WORK REQUEST
All lines of the entries with "SENSE" in them must be listed.
>>
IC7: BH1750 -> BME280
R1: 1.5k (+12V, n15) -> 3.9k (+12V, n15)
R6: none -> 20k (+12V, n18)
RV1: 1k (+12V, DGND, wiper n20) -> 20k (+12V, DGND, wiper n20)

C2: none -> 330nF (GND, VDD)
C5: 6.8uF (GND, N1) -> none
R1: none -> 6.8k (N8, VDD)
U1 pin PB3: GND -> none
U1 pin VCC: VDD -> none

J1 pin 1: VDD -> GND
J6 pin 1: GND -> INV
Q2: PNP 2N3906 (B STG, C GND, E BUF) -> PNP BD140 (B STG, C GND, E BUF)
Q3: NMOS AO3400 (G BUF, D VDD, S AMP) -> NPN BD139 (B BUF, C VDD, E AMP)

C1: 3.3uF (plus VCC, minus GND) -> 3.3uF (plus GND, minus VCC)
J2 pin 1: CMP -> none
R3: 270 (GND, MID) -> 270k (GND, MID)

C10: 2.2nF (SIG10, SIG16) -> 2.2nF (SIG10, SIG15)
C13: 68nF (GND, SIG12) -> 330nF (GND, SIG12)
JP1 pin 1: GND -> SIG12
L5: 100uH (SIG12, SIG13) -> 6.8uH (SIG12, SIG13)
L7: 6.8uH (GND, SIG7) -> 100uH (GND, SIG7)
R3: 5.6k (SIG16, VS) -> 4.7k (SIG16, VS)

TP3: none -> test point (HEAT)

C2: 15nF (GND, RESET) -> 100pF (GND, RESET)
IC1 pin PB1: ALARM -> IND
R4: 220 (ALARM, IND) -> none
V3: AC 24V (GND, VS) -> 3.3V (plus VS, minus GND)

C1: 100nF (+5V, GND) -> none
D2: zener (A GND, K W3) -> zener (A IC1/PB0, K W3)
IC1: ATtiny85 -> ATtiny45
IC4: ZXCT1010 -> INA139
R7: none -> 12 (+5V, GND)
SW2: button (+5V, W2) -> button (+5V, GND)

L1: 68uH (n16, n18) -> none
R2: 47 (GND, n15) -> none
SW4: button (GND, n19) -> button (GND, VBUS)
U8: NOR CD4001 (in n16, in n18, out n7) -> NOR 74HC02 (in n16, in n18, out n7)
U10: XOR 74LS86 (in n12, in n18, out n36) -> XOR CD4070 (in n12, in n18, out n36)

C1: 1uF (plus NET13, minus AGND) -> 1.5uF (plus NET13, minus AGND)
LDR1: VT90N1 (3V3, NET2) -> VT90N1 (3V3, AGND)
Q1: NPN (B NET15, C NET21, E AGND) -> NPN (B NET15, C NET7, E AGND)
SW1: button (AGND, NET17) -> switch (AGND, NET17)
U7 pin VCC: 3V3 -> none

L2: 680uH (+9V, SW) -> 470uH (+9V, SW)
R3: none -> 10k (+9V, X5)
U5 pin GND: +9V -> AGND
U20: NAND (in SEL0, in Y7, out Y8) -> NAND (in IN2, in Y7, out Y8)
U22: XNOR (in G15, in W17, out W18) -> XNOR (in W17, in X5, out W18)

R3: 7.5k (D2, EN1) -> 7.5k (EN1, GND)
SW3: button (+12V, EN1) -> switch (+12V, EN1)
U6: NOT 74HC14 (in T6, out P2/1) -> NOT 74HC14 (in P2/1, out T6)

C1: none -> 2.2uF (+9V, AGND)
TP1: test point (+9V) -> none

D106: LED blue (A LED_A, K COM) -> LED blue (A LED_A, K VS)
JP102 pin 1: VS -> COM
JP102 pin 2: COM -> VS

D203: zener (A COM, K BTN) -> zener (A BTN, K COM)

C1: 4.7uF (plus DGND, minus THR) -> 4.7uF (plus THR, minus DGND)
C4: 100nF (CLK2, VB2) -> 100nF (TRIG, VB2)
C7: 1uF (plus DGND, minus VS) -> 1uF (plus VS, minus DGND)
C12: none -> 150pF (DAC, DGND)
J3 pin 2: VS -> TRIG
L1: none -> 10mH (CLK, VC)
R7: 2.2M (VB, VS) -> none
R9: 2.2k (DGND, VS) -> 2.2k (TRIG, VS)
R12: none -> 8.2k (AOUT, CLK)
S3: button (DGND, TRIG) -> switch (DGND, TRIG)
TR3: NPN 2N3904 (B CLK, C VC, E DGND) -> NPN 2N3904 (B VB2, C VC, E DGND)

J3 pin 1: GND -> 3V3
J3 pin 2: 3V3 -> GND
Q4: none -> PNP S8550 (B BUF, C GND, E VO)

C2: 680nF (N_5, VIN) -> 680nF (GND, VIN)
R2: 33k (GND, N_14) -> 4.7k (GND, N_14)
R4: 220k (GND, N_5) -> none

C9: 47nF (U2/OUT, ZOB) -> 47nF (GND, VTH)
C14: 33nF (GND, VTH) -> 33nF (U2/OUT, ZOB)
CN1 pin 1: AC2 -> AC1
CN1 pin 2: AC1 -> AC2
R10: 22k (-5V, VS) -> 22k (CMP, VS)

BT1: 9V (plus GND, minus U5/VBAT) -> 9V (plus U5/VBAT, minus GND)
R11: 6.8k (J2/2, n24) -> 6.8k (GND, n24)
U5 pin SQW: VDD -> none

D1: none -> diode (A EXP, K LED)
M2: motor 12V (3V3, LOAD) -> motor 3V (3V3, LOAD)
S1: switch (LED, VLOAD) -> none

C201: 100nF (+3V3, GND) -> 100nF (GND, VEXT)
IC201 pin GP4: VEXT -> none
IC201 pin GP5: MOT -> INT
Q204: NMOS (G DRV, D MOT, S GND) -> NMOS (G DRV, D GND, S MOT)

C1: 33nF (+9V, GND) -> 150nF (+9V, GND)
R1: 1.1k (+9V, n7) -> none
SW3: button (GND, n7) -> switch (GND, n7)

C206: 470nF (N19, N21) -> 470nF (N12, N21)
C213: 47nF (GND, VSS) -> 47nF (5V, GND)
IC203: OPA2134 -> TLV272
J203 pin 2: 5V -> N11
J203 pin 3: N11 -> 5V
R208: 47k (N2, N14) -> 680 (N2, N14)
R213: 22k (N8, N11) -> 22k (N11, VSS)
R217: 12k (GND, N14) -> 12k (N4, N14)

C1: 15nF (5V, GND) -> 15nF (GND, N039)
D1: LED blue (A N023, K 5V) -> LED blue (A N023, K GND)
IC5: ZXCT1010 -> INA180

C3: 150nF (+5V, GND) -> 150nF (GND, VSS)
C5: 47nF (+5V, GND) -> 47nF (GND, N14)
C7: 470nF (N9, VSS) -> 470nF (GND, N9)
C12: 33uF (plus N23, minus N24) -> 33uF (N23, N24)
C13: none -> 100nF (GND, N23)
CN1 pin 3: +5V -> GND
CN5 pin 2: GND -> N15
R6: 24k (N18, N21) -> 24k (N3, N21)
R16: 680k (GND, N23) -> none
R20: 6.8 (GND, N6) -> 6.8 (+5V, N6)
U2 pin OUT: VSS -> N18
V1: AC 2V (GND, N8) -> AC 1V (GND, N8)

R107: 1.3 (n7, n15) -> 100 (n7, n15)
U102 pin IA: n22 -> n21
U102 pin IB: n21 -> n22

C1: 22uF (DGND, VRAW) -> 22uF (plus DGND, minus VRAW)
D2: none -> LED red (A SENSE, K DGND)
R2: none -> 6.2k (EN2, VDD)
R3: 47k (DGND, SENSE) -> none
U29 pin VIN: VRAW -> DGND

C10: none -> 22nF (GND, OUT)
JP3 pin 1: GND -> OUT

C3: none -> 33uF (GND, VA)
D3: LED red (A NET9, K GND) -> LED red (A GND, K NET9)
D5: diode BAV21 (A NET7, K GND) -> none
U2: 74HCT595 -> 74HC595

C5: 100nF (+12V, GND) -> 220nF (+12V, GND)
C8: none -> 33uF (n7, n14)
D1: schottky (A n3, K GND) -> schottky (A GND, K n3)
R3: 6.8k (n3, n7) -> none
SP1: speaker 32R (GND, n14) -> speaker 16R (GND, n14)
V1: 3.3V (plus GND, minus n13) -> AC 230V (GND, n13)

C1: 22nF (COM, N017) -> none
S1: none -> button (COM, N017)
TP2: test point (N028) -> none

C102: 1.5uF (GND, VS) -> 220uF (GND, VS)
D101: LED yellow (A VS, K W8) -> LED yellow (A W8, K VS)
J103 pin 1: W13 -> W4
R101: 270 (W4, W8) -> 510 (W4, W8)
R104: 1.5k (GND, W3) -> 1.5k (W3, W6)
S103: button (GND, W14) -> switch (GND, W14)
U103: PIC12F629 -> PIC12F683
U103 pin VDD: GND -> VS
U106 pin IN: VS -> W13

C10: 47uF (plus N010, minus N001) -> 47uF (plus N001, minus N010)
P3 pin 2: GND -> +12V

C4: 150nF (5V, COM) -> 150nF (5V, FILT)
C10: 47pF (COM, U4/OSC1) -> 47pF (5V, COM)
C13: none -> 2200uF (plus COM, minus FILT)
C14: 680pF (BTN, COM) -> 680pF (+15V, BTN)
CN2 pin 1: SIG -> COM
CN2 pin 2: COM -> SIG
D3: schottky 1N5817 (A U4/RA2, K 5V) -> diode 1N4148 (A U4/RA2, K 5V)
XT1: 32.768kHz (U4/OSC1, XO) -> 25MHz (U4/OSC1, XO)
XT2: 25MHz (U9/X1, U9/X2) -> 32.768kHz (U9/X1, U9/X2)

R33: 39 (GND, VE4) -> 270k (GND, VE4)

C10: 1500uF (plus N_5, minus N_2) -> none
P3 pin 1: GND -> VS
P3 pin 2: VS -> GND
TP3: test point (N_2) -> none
<<
RESPONSE
D2: none -> LED red (A SENSE, K DGND)
R3: 47k (DGND, SENSE) -> none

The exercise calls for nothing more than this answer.